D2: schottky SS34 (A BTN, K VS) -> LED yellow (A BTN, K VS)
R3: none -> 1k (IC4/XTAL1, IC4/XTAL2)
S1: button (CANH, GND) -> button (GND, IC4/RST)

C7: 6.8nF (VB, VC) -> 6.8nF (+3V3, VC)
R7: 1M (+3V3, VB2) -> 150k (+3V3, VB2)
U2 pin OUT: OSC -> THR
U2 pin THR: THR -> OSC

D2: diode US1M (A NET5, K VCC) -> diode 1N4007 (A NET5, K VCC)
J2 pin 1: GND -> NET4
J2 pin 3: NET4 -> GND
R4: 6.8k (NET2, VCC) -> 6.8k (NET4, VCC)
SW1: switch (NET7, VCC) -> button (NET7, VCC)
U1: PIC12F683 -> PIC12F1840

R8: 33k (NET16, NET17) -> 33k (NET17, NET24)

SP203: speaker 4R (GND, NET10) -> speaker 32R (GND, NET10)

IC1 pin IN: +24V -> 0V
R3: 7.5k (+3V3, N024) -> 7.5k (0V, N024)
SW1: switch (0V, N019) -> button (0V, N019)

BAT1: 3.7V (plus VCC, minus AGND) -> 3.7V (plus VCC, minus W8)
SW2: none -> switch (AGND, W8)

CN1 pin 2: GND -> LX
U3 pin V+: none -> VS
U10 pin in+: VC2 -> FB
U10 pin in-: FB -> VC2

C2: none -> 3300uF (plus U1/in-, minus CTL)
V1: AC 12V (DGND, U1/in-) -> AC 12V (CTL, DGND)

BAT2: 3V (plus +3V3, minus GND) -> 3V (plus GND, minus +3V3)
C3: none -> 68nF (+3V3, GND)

........

→ What to do
Starting from the line holding "U10 pin in+: VC2 -> FB", restate the remaining lines of the data word for word, including the last.

→ Written reply
U10 pin in+: VC2 -> FB
U10 pin in-: FB -> VC2

C2: none -> 3300uF (plus U1/in-, minus CTL)
V1: AC 12V (DGND, U1/in-) -> AC 12V (CTL, DGND)

BAT2: 3V (plus +3V3, minus GND) -> 3V (plus GND, minus +3V3)
C3: none -> 68nF (+3V3, GND)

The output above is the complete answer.